[Collected data entries]
════
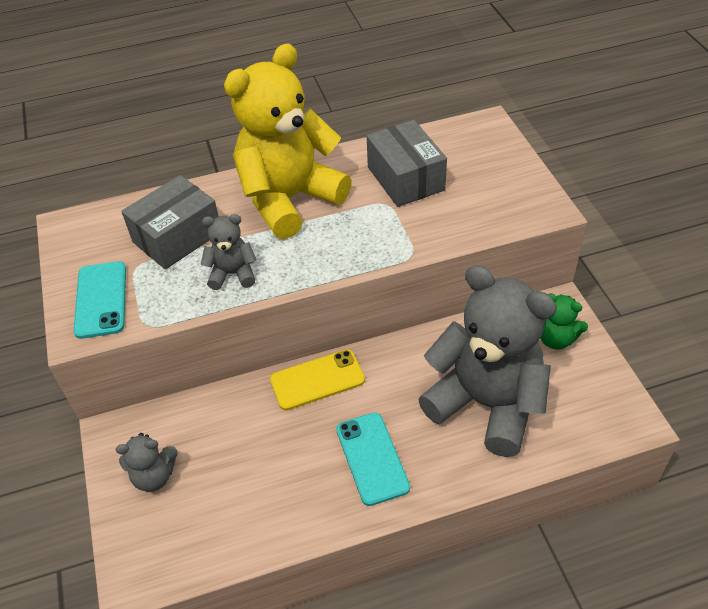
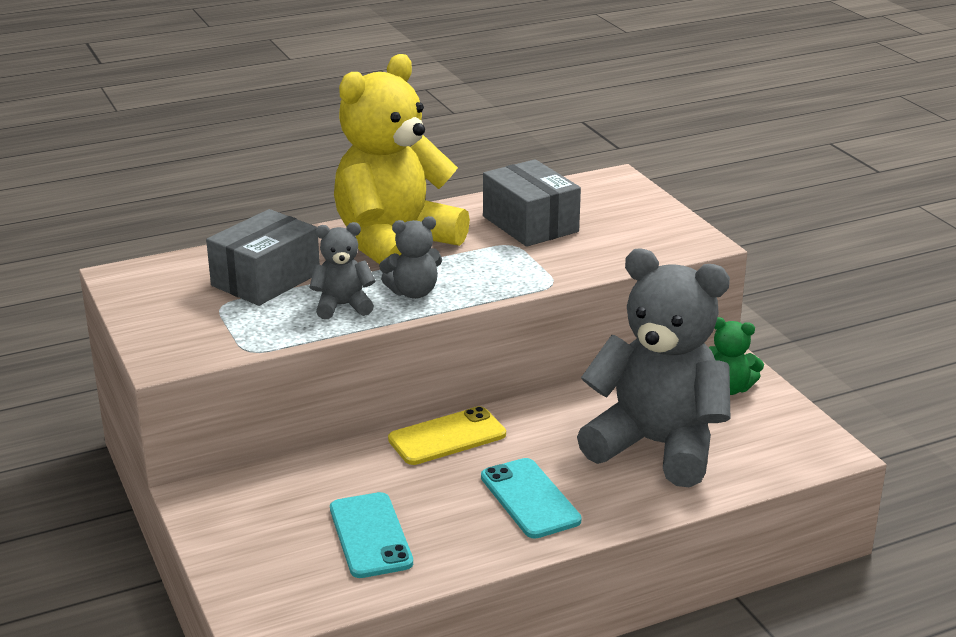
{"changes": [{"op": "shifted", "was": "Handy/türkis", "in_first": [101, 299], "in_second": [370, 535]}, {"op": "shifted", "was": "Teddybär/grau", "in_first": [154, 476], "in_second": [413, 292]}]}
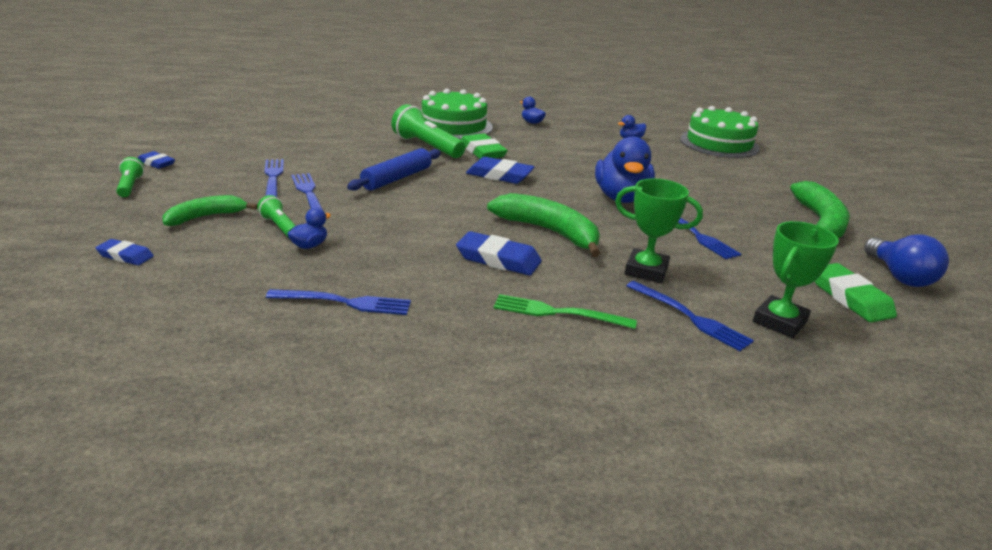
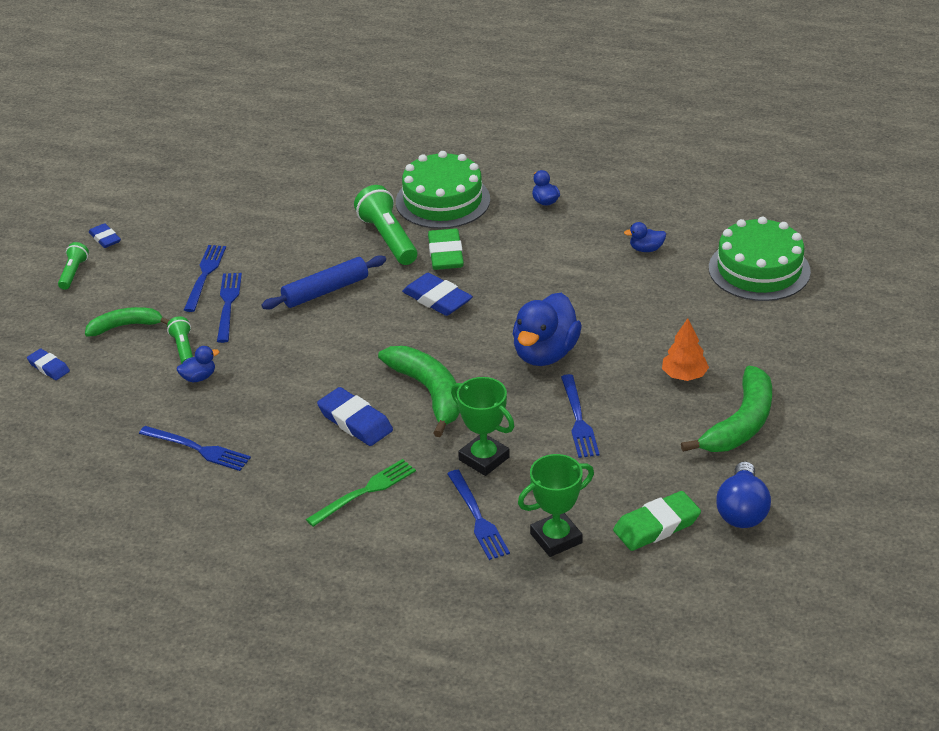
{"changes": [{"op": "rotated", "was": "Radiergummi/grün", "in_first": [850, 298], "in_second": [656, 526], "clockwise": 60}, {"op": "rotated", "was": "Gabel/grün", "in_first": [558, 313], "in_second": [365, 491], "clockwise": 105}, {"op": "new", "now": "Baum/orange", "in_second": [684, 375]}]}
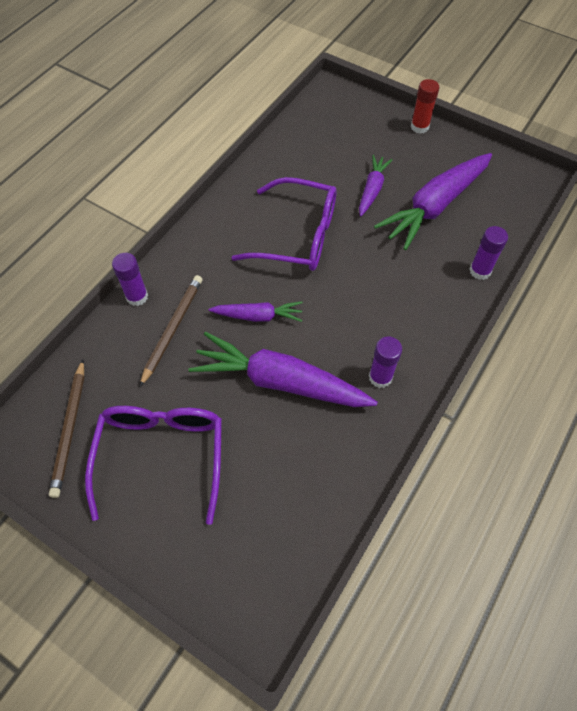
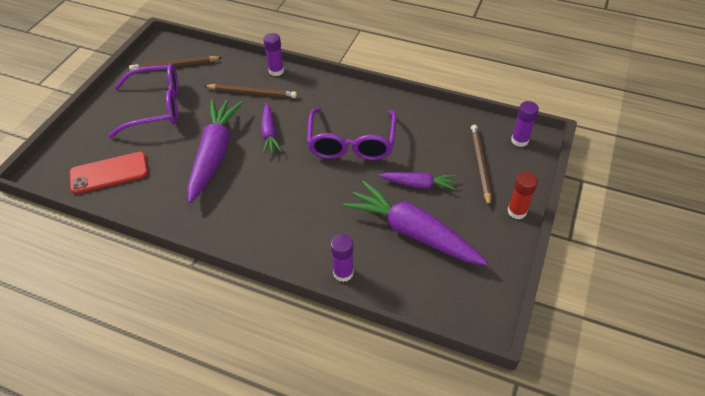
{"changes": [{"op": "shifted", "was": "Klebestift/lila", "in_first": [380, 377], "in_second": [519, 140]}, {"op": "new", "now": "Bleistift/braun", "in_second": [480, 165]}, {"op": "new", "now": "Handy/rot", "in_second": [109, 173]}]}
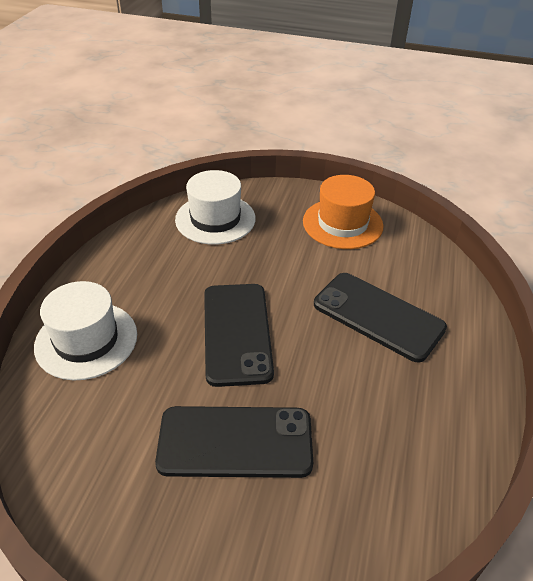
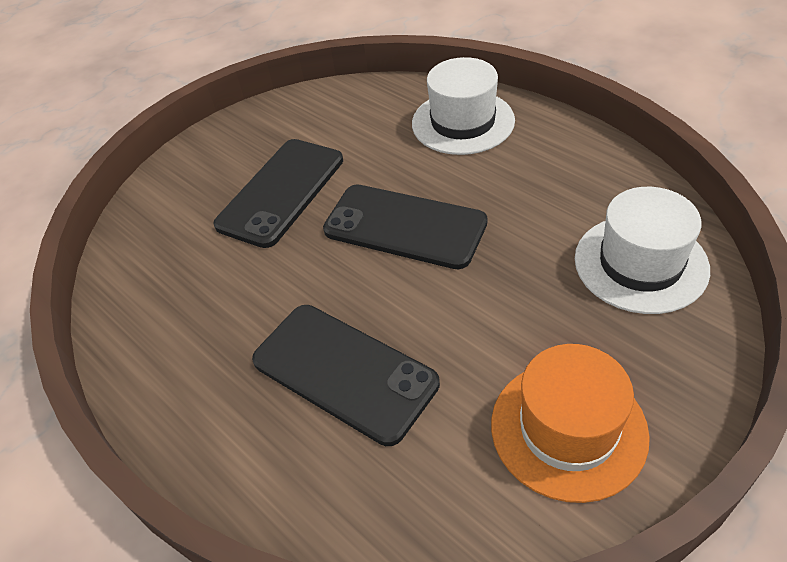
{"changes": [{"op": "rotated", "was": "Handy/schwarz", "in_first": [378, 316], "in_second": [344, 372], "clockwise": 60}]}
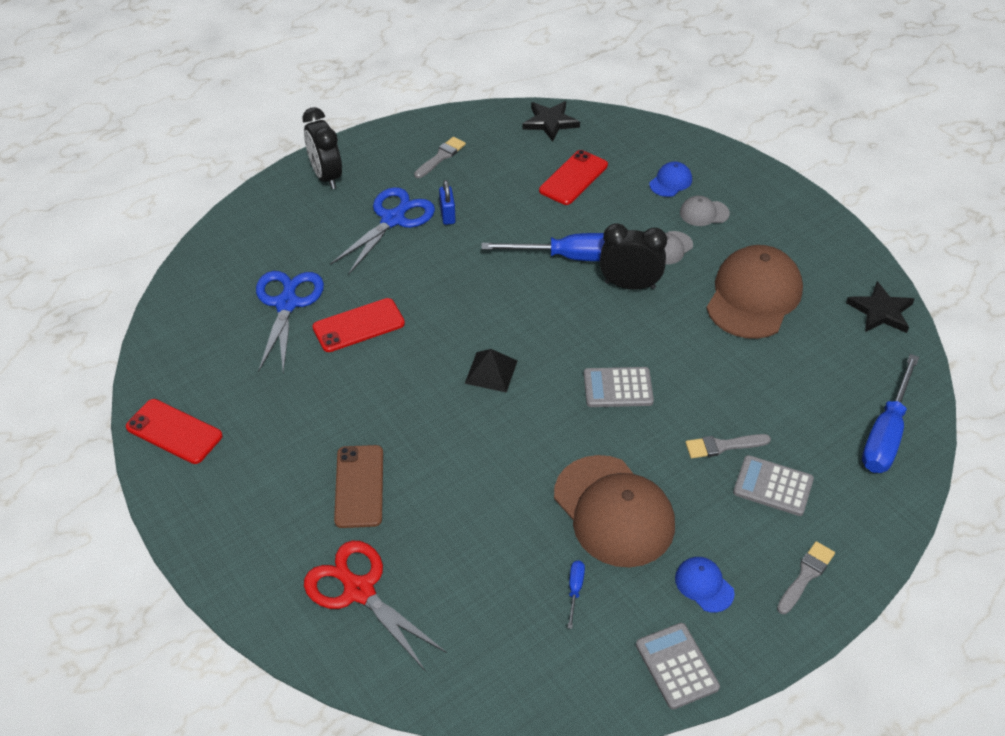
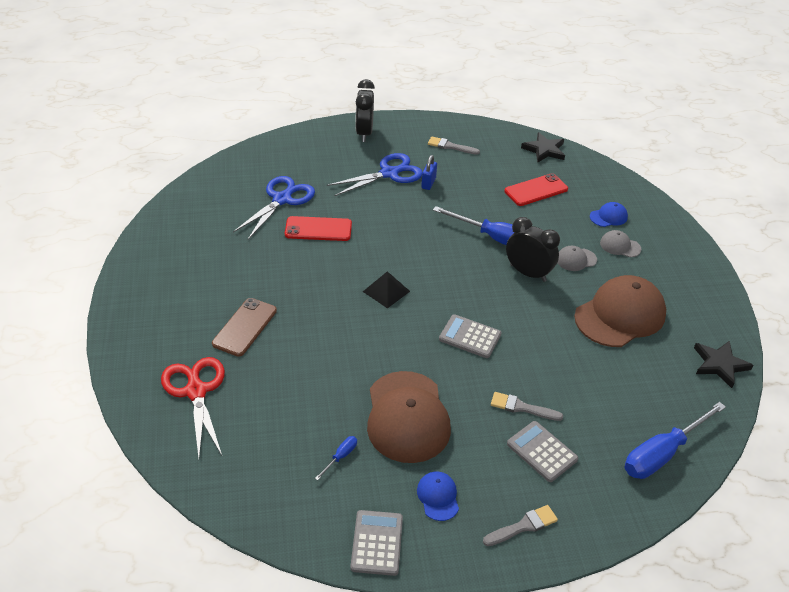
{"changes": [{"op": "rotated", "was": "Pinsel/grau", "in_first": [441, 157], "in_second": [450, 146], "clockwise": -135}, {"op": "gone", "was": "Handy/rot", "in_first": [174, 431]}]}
════
→ **What you need to do**:
Your copy must reproduce the entries above in full, without their pictures.

→ **Result of the task**:
{"changes": [{"op": "shifted", "was": "Handy/türkis", "in_first": [101, 299], "in_second": [370, 535]}, {"op": "shifted", "was": "Teddybär/grau", "in_first": [154, 476], "in_second": [413, 292]}]}
{"changes": [{"op": "rotated", "was": "Radiergummi/grün", "in_first": [850, 298], "in_second": [656, 526], "clockwise": 60}, {"op": "rotated", "was": "Gabel/grün", "in_first": [558, 313], "in_second": [365, 491], "clockwise": 105}, {"op": "new", "now": "Baum/orange", "in_second": [684, 375]}]}
{"changes": [{"op": "shifted", "was": "Klebestift/lila", "in_first": [380, 377], "in_second": [519, 140]}, {"op": "new", "now": "Bleistift/braun", "in_second": [480, 165]}, {"op": "new", "now": "Handy/rot", "in_second": [109, 173]}]}
{"changes": [{"op": "rotated", "was": "Handy/schwarz", "in_first": [378, 316], "in_second": [344, 372], "clockwise": 60}]}
{"changes": [{"op": "rotated", "was": "Pinsel/grau", "in_first": [441, 157], "in_second": [450, 146], "clockwise": -135}, {"op": "gone", "was": "Handy/rot", "in_first": [174, 431]}]}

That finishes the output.